ABOUT THIS TASK: Return exactly the lines of the records below, starting at the line that contains "D9: LED white" and ending at the line that contains "R1: 16k (GND, U3/RST) -> 16k (+5V, U3/RST)", with both of those lines kept.

MATERIAL FOR THIS TASK:
○ ○ ○ ○

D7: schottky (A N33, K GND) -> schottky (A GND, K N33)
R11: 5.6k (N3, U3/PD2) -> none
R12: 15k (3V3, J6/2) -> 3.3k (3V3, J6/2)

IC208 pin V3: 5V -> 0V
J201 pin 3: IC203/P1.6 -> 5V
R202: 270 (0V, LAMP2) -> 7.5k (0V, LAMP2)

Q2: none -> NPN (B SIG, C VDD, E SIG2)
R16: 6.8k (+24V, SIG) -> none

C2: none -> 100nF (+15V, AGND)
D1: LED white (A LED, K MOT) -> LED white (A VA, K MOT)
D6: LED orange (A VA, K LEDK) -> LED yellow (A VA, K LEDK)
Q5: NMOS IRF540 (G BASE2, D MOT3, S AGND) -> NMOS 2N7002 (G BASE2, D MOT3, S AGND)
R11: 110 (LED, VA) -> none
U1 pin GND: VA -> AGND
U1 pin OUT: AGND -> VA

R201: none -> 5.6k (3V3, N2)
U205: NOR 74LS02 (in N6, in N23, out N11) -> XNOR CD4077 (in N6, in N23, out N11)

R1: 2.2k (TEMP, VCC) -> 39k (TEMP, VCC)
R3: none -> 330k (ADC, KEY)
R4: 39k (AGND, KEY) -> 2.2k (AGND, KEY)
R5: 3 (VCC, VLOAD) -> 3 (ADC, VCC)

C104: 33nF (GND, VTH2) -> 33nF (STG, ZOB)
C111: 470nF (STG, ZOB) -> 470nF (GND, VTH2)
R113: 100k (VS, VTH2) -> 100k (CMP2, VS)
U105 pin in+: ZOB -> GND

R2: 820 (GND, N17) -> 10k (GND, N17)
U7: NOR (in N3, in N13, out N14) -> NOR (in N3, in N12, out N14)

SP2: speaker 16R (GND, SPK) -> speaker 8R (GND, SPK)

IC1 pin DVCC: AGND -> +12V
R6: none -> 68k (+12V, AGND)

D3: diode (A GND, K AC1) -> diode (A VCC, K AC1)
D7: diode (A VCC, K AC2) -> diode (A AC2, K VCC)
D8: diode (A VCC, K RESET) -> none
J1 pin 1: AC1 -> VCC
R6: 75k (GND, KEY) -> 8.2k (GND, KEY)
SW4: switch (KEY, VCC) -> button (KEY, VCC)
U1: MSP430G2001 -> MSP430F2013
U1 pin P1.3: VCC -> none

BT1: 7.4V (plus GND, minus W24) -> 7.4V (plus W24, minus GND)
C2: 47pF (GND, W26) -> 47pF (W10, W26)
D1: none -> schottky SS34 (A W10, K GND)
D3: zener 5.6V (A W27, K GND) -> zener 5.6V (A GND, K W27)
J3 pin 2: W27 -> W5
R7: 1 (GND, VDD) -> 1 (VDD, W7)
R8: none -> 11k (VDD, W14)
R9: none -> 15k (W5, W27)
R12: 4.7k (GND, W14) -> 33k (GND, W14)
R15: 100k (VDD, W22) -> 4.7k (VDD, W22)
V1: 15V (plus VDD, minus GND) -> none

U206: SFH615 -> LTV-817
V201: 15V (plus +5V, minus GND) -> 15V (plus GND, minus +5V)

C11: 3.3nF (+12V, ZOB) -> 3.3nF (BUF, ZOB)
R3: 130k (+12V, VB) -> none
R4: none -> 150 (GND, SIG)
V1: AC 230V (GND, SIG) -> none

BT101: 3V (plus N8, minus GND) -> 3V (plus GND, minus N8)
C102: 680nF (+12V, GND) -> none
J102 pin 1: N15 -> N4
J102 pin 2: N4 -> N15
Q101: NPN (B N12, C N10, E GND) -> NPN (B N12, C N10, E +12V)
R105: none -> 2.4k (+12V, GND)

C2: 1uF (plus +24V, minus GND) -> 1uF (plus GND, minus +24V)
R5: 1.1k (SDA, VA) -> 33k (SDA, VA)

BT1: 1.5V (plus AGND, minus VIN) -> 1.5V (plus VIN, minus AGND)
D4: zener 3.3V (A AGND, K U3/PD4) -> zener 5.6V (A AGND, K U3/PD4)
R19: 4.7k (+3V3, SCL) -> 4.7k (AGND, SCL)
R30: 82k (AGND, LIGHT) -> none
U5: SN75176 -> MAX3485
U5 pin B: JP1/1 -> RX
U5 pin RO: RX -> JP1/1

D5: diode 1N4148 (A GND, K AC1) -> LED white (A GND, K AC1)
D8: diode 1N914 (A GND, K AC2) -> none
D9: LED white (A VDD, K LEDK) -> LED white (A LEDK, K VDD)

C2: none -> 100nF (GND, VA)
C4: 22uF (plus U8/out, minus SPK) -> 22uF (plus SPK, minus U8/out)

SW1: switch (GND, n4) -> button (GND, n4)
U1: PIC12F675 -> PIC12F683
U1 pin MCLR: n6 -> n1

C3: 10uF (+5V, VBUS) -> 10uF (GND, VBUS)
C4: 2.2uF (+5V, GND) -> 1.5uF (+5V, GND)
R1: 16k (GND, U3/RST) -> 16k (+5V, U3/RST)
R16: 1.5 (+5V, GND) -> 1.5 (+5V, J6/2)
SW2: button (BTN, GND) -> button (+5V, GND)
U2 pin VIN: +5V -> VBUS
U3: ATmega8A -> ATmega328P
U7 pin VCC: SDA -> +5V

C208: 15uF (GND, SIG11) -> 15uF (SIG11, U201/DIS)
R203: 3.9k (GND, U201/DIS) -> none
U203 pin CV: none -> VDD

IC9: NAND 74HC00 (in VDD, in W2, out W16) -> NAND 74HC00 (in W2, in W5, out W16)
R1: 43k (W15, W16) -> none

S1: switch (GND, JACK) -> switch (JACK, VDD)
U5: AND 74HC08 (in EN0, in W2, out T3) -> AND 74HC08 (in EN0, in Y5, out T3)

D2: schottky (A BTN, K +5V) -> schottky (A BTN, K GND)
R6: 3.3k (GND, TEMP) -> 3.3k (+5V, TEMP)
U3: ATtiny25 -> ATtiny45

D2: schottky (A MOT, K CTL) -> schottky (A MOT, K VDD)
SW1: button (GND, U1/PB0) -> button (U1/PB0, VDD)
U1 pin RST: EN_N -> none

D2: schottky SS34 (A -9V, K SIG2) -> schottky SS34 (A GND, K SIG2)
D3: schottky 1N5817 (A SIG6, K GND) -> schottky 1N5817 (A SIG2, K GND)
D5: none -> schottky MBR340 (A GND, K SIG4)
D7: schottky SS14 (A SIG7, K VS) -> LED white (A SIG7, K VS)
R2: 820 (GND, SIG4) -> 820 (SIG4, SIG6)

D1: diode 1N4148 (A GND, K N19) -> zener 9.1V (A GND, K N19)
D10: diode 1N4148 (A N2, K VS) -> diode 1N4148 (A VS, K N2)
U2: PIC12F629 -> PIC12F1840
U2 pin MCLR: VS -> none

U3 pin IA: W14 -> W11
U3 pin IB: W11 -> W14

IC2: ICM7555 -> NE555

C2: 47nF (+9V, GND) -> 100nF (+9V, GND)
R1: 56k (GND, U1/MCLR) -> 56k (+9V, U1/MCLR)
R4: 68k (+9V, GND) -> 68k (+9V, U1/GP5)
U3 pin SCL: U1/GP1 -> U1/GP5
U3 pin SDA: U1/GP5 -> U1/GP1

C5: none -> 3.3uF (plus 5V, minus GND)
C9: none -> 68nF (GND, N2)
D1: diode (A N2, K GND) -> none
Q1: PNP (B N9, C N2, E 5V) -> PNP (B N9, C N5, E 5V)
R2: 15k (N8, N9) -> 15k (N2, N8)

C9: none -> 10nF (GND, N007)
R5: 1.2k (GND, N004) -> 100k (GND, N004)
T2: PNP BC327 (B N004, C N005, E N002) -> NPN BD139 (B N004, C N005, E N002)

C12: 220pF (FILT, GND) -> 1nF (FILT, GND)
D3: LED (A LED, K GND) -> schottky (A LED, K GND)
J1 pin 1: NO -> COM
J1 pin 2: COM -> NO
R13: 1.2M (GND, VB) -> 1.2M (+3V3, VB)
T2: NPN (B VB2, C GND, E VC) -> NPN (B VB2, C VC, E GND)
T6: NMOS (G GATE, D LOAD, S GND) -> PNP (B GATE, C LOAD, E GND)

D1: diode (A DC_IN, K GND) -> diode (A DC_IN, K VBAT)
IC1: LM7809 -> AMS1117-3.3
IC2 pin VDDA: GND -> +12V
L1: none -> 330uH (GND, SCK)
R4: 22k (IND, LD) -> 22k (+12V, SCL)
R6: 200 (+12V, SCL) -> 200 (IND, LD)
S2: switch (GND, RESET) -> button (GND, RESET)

○ ○ ○ ○

SOLUTION TO THIS PROBLEM:
D9: LED white (A VDD, K LEDK) -> LED white (A LEDK, K VDD)

C2: none -> 100nF (GND, VA)
C4: 22uF (plus U8/out, minus SPK) -> 22uF (plus SPK, minus U8/out)

SW1: switch (GND, n4) -> button (GND, n4)
U1: PIC12F675 -> PIC12F683
U1 pin MCLR: n6 -> n1

C3: 10uF (+5V, VBUS) -> 10uF (GND, VBUS)
C4: 2.2uF (+5V, GND) -> 1.5uF (+5V, GND)
R1: 16k (GND, U3/RST) -> 16k (+5V, U3/RST)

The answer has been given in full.